▶ What to work on: I would like each line of the data that holds the word "AGND" copied out.

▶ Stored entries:
BEGIN

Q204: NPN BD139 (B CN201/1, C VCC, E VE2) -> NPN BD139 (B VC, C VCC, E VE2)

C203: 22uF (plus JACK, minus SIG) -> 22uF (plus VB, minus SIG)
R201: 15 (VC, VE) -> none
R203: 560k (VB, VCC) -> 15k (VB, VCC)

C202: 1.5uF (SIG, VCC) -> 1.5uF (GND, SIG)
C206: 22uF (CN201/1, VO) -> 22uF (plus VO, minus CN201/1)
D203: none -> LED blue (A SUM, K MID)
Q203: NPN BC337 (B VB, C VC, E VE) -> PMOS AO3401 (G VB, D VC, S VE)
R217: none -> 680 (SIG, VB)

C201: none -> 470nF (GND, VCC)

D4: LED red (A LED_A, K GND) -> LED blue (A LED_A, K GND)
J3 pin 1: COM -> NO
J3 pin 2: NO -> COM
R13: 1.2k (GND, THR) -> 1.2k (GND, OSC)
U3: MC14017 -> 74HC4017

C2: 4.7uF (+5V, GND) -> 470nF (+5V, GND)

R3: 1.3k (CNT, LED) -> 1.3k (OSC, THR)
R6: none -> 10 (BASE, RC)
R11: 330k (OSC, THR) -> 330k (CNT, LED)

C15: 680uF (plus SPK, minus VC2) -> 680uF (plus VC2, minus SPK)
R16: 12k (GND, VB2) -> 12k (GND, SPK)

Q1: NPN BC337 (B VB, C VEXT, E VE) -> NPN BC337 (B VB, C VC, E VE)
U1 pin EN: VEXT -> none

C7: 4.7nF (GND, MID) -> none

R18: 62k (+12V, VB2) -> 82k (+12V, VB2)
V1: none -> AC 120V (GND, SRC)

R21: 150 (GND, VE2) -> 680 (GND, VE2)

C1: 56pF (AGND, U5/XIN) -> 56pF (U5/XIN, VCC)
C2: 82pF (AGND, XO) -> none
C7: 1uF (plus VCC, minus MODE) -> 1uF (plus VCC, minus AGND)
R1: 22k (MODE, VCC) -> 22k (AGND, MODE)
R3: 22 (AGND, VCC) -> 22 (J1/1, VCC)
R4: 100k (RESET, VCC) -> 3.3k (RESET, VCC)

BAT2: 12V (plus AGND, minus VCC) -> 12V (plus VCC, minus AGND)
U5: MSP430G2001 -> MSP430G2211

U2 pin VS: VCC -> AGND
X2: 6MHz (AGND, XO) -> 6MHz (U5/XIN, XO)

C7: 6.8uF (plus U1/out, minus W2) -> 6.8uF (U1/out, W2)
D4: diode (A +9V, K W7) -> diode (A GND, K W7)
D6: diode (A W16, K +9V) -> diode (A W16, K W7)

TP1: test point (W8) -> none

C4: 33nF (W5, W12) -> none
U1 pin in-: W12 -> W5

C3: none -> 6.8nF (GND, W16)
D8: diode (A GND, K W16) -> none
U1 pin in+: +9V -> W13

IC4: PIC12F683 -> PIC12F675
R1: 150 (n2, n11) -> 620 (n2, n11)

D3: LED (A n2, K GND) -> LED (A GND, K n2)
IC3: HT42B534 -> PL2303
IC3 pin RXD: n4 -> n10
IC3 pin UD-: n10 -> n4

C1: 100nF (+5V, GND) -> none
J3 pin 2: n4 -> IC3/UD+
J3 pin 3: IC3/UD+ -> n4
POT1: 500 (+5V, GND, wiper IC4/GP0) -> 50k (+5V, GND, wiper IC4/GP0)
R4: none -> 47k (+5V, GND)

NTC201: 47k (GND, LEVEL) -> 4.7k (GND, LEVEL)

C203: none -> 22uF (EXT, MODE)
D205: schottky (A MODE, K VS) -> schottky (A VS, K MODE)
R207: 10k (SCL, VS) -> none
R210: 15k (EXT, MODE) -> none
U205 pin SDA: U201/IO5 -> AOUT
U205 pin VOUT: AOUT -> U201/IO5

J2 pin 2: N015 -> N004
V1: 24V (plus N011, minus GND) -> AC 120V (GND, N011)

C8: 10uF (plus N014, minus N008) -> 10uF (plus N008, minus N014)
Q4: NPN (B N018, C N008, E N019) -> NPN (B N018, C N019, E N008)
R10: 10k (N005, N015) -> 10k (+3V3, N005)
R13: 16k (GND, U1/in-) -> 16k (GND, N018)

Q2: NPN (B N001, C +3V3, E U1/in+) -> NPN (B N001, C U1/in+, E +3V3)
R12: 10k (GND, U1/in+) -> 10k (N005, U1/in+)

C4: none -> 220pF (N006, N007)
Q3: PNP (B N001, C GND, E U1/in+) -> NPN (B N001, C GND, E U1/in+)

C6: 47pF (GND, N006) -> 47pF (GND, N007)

END

▶ Exercise answer:
C1: 56pF (AGND, U5/XIN) -> 56pF (U5/XIN, VCC)
C2: 82pF (AGND, XO) -> none
C7: 1uF (plus VCC, minus MODE) -> 1uF (plus VCC, minus AGND)
R1: 22k (MODE, VCC) -> 22k (AGND, MODE)
R3: 22 (AGND, VCC) -> 22 (J1/1, VCC)
BAT2: 12V (plus AGND, minus VCC) -> 12V (plus VCC, minus AGND)
U2 pin VS: VCC -> AGND
X2: 6MHz (AGND, XO) -> 6MHz (U5/XIN, XO)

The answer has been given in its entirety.